» PROBLEM DETAILS: Among the entries below, only the lines from the one with "BUTTON pin SIG: VN -> D19" through the one with "KEYS2 pin K2: D5 -> D2" are wanted, reproduced exactly. Pictures are not wanted.

(PROVIDED ENTRIES begins)

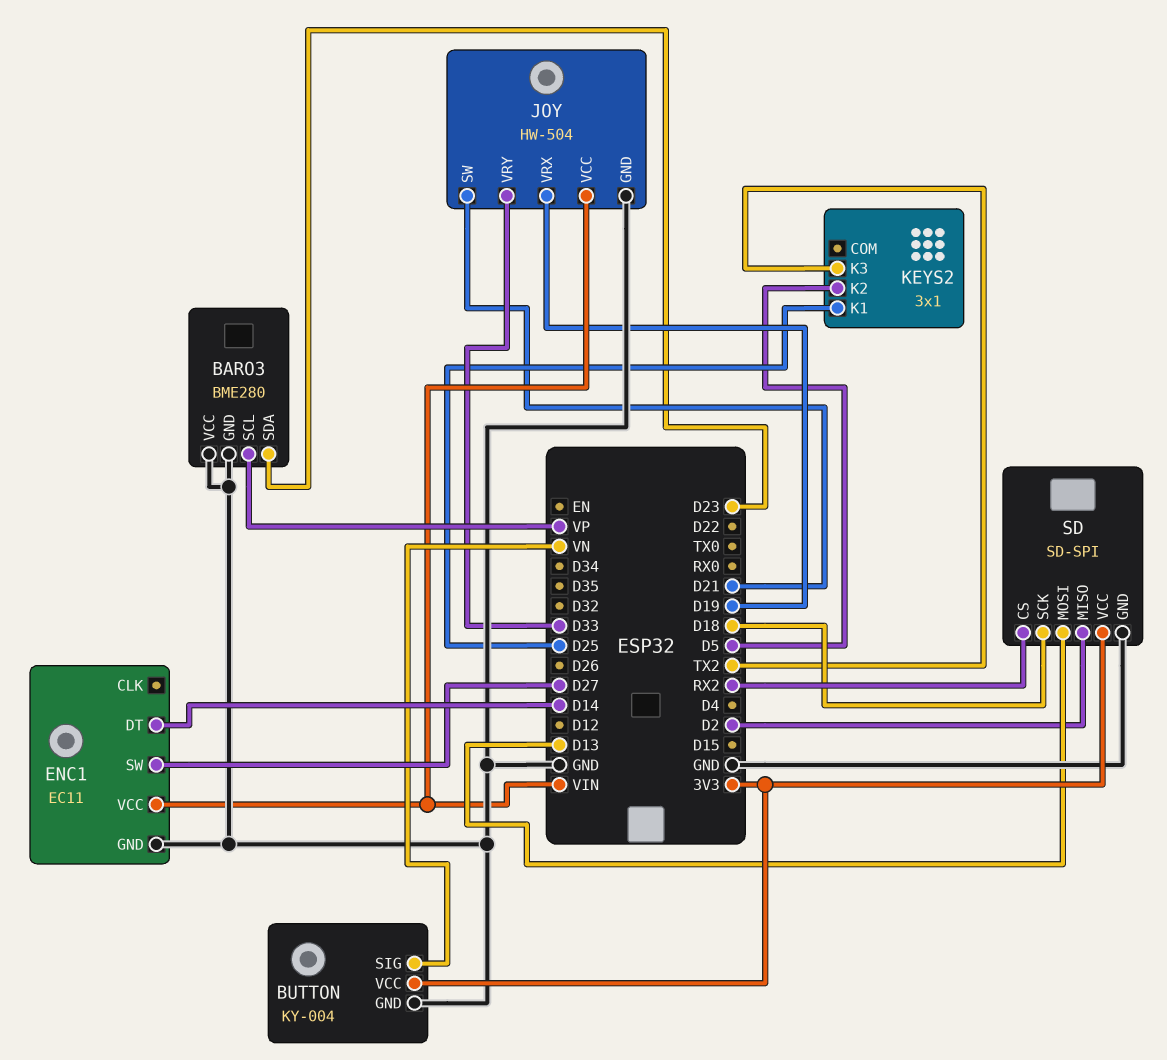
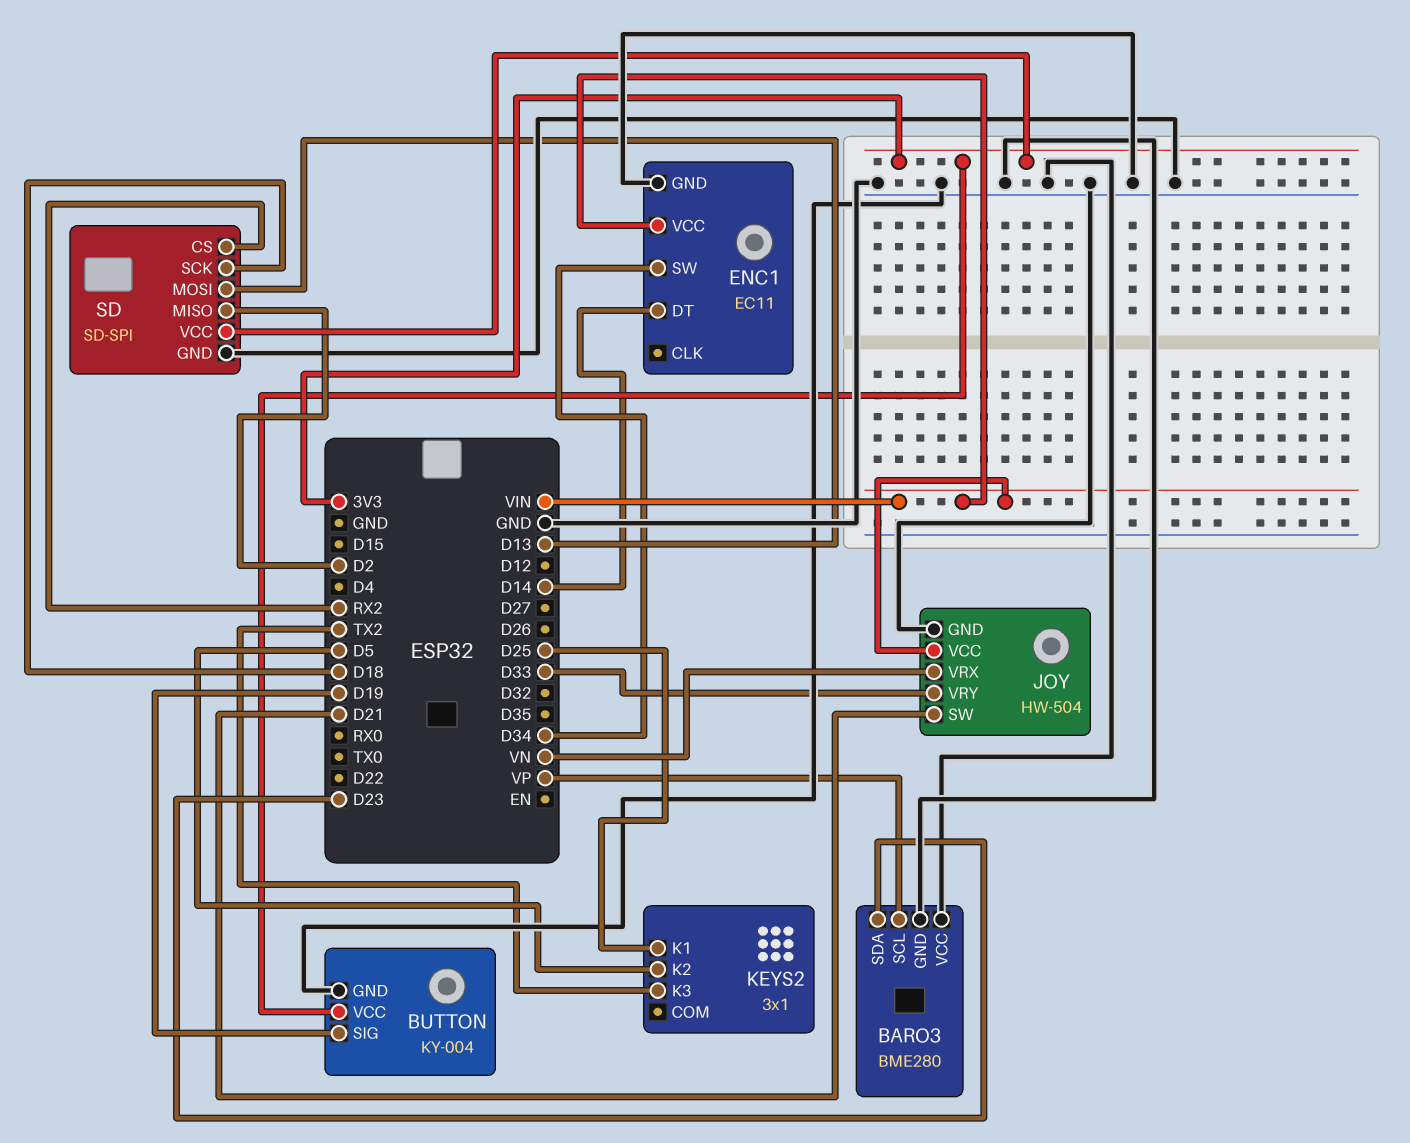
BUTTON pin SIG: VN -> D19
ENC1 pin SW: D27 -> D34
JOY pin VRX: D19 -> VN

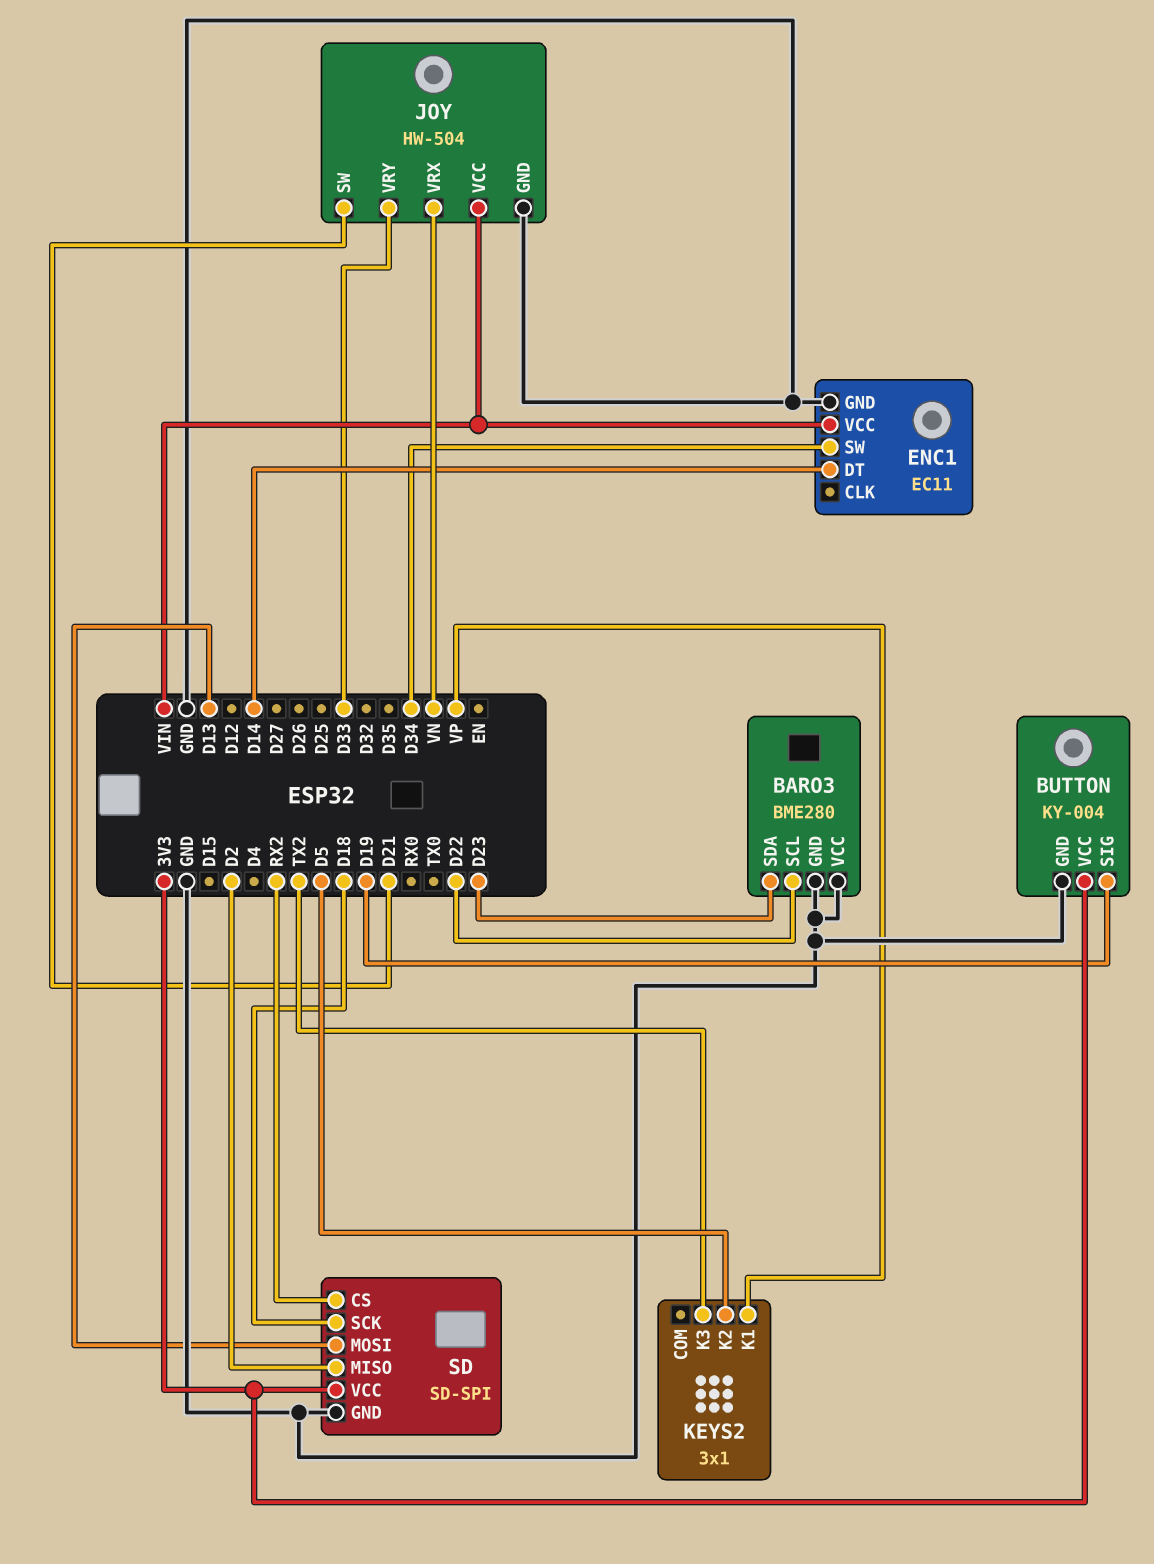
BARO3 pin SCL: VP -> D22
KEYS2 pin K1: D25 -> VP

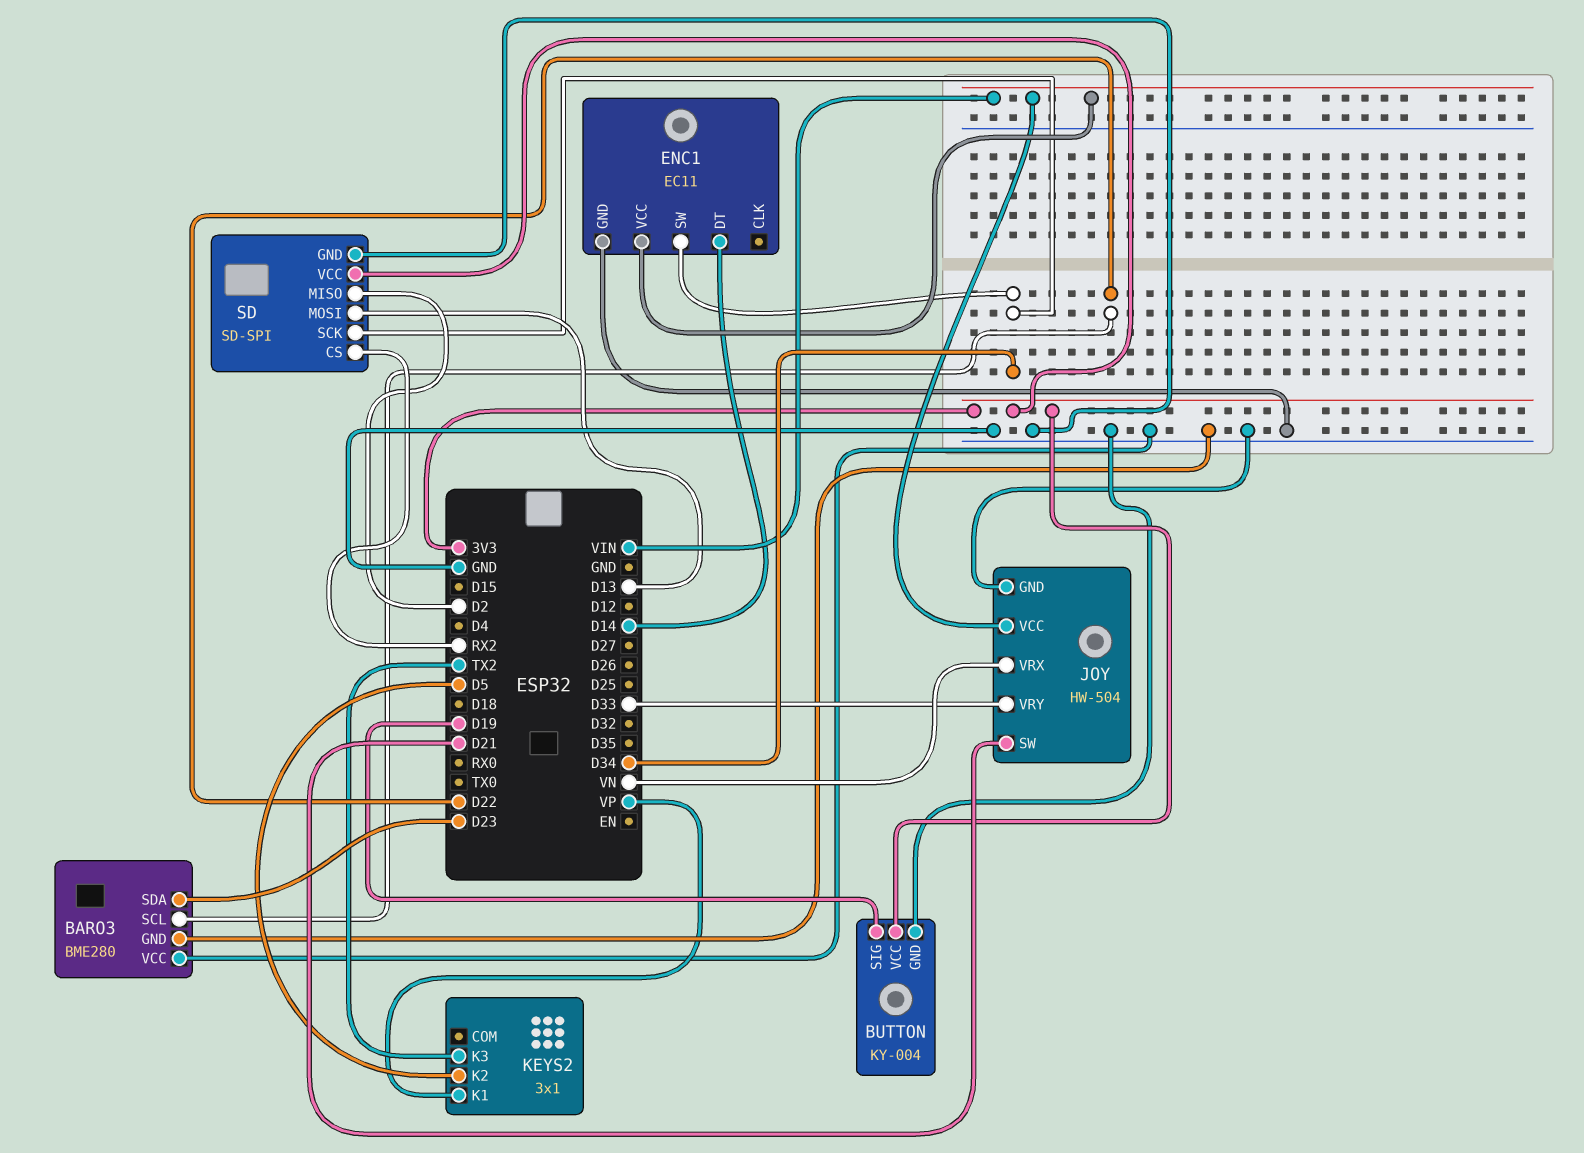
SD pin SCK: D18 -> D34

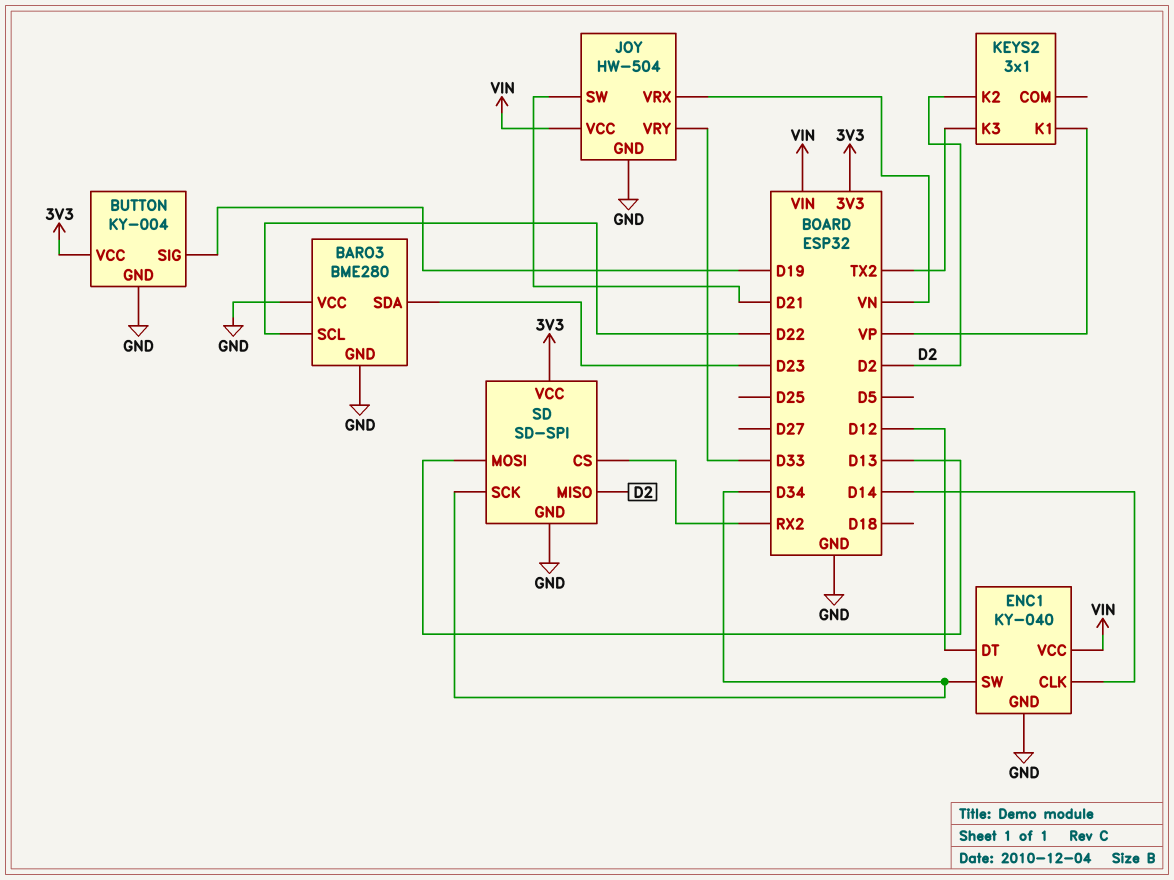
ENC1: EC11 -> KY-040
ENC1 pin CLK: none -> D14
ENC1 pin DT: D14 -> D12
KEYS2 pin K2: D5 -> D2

(PROVIDED ENTRIES ends)
(PROVIDED ENTRIES begins)

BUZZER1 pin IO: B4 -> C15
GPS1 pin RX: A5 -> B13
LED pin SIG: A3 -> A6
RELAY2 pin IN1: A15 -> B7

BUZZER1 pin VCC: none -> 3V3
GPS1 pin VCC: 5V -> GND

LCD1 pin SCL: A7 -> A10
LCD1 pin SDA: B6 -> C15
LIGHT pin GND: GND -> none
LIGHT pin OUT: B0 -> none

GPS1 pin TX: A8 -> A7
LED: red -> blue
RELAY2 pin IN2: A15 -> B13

(PROVIDED ENTRIES ends)

» YOUR SOLUTION:
BUTTON pin SIG: VN -> D19
ENC1 pin SW: D27 -> D34
JOY pin VRX: D19 -> VN

BARO3 pin SCL: VP -> D22
KEYS2 pin K1: D25 -> VP

SD pin SCK: D18 -> D34

ENC1: EC11 -> KY-040
ENC1 pin CLK: none -> D14
ENC1 pin DT: D14 -> D12
KEYS2 pin K2: D5 -> D2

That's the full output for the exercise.